■ **DATA FOR THIS EXERCISE**:

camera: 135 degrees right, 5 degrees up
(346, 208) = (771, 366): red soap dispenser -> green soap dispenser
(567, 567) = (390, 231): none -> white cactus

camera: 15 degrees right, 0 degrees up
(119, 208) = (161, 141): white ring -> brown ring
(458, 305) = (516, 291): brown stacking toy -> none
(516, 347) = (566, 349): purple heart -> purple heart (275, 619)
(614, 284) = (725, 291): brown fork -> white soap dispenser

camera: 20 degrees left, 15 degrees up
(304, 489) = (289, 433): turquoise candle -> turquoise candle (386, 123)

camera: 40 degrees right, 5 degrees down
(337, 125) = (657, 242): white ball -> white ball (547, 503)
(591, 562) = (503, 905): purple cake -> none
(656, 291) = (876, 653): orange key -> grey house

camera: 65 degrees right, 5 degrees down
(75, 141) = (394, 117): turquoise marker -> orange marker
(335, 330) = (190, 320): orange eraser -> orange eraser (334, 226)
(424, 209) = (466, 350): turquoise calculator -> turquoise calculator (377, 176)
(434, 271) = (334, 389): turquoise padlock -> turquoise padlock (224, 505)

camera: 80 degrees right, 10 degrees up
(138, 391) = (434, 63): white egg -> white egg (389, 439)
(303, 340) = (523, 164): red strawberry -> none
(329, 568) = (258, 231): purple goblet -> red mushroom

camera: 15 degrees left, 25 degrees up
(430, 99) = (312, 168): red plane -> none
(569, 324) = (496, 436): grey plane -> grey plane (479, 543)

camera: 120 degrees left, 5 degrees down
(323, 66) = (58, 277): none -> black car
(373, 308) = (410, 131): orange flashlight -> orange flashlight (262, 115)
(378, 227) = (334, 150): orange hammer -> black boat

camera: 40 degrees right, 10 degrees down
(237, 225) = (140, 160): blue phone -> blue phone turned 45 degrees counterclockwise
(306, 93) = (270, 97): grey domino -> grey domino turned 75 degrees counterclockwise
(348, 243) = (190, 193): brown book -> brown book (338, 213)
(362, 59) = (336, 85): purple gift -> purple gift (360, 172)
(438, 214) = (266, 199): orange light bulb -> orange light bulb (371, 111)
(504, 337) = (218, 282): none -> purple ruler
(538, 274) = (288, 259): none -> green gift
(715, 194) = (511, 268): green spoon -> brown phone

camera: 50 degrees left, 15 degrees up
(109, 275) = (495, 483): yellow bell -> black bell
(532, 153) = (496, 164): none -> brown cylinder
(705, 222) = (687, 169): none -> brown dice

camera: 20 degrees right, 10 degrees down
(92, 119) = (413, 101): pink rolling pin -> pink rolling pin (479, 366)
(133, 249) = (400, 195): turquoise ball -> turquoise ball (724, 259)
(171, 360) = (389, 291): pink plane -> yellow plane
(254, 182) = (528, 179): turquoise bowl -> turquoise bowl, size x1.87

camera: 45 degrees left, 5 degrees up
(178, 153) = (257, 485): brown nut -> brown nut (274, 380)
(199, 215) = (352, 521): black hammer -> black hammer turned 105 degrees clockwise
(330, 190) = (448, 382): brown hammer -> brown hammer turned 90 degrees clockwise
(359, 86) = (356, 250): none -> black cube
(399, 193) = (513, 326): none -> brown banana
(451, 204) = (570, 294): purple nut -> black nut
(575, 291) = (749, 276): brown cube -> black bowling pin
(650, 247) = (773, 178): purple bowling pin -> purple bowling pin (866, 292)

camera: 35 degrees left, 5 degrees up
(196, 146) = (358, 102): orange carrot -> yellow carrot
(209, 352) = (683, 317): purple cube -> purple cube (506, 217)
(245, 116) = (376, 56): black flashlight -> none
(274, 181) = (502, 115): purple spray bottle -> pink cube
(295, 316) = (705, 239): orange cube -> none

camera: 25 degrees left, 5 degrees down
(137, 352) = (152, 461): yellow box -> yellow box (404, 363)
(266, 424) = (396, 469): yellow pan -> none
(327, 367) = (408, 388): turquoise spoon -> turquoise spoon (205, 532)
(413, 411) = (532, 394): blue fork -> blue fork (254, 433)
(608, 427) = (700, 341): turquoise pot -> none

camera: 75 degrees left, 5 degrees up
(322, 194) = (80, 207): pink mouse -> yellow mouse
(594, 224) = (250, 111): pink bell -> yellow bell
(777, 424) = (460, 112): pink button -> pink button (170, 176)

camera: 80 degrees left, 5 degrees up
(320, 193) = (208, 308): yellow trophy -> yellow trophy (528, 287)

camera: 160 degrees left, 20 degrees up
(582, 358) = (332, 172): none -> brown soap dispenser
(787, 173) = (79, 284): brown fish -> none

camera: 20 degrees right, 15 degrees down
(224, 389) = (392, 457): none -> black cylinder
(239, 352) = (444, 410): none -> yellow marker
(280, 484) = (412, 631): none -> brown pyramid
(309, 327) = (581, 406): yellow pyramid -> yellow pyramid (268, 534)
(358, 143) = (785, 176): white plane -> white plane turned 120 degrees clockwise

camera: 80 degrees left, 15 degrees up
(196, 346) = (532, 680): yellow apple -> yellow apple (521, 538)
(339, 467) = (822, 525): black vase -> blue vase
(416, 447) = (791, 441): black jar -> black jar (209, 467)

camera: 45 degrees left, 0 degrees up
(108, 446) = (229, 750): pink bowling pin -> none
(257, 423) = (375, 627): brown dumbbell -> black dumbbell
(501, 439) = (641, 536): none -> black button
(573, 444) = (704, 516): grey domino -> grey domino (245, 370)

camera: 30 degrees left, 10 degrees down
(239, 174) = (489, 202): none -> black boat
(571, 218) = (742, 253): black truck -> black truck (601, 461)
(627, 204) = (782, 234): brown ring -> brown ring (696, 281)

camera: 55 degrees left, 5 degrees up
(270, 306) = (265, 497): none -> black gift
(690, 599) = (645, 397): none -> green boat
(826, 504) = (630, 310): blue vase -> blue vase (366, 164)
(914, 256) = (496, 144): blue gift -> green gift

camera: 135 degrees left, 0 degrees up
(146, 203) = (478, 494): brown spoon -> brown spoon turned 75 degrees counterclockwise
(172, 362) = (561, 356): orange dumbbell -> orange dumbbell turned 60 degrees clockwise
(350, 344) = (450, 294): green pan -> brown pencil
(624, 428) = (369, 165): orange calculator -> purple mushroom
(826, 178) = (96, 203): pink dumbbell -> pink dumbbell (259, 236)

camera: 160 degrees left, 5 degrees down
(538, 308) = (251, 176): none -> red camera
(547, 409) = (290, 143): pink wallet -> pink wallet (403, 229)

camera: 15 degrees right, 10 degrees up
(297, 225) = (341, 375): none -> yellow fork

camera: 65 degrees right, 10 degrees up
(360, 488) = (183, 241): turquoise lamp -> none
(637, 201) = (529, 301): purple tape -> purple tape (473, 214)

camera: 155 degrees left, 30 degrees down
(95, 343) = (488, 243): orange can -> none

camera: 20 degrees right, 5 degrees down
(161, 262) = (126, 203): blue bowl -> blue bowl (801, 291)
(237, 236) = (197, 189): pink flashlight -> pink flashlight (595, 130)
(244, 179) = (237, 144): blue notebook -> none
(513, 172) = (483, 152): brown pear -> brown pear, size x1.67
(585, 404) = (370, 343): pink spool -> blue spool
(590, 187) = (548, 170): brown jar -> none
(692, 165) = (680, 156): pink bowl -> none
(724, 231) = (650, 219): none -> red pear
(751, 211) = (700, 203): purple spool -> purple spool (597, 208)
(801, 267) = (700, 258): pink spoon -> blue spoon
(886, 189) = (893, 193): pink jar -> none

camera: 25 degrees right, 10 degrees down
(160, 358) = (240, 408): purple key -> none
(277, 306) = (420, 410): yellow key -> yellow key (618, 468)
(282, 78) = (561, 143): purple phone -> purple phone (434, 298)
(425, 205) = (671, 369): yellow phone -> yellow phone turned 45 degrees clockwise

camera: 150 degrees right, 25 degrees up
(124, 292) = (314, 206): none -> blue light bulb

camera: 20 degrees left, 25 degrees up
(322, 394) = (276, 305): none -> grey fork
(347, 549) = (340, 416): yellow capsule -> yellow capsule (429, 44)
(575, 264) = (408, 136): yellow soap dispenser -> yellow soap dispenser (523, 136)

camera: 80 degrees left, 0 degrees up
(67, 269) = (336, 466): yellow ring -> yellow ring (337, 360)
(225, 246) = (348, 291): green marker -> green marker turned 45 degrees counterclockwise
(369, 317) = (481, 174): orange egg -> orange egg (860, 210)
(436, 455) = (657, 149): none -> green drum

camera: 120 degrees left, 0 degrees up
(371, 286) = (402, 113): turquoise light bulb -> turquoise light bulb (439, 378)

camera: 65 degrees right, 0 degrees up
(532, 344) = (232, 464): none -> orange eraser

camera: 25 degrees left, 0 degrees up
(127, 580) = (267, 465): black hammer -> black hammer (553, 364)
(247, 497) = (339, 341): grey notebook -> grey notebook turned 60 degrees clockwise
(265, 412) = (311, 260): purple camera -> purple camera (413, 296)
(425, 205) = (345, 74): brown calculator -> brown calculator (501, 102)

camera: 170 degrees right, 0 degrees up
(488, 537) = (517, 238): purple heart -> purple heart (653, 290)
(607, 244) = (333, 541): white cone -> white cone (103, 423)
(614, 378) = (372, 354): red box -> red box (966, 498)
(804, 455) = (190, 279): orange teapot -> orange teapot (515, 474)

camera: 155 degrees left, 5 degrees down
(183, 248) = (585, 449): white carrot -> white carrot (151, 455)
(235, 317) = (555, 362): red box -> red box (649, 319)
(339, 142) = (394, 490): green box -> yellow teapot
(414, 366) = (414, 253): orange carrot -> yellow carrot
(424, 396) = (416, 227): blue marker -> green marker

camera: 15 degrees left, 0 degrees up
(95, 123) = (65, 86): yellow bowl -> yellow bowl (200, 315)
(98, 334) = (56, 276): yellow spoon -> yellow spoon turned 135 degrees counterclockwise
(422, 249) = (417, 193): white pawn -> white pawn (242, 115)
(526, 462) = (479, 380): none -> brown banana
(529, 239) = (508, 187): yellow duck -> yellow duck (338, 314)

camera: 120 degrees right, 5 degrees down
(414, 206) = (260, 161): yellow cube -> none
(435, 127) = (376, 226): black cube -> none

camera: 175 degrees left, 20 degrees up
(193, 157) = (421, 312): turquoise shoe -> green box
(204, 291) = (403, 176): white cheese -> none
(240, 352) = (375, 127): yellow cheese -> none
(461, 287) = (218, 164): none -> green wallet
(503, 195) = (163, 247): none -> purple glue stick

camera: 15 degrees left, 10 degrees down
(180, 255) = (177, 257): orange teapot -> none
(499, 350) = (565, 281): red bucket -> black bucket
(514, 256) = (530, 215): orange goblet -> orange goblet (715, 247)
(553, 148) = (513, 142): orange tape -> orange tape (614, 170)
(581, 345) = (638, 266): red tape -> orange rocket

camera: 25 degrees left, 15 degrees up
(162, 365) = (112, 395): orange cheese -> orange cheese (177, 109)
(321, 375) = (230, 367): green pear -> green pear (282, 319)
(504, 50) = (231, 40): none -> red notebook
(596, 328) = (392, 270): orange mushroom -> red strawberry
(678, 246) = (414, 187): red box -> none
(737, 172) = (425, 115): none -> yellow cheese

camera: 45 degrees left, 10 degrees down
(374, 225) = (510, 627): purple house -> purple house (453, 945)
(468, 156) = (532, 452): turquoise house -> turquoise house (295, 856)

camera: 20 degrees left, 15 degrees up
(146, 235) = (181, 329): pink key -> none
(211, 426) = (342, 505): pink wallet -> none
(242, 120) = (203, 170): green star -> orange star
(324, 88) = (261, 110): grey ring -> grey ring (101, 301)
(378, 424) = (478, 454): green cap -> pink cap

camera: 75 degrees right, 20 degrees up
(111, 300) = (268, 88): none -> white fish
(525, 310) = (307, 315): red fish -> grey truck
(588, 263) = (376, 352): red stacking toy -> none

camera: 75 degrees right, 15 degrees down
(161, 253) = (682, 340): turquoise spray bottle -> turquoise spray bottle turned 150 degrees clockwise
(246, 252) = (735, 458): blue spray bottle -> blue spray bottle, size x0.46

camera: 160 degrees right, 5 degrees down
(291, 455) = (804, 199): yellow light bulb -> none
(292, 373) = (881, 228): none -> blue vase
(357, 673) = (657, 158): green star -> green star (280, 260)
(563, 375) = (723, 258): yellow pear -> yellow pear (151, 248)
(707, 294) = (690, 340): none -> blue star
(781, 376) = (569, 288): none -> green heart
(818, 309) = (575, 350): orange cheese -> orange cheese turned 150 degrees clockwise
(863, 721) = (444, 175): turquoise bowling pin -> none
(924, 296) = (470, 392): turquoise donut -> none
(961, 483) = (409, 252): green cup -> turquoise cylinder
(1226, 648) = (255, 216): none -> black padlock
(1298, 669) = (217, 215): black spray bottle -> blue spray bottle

■ **TASK**:
Reproduce exactly the stretch of the material above that starts at the line with "camera: 20 degrees right, 10 degrees down" and ends at the line with "(274, 181) = (502, 115): purple", both included, and nothing else.

■ **EXERCISE RESULT**:
camera: 20 degrees right, 10 degrees down
(92, 119) = (413, 101): pink rolling pin -> pink rolling pin (479, 366)
(133, 249) = (400, 195): turquoise ball -> turquoise ball (724, 259)
(171, 360) = (389, 291): pink plane -> yellow plane
(254, 182) = (528, 179): turquoise bowl -> turquoise bowl, size x1.87

camera: 45 degrees left, 5 degrees up
(178, 153) = (257, 485): brown nut -> brown nut (274, 380)
(199, 215) = (352, 521): black hammer -> black hammer turned 105 degrees clockwise
(330, 190) = (448, 382): brown hammer -> brown hammer turned 90 degrees clockwise
(359, 86) = (356, 250): none -> black cube
(399, 193) = (513, 326): none -> brown banana
(451, 204) = (570, 294): purple nut -> black nut
(575, 291) = (749, 276): brown cube -> black bowling pin
(650, 247) = (773, 178): purple bowling pin -> purple bowling pin (866, 292)

camera: 35 degrees left, 5 degrees up
(196, 146) = (358, 102): orange carrot -> yellow carrot
(209, 352) = (683, 317): purple cube -> purple cube (506, 217)
(245, 116) = (376, 56): black flashlight -> none
(274, 181) = (502, 115): purple spray bottle -> pink cube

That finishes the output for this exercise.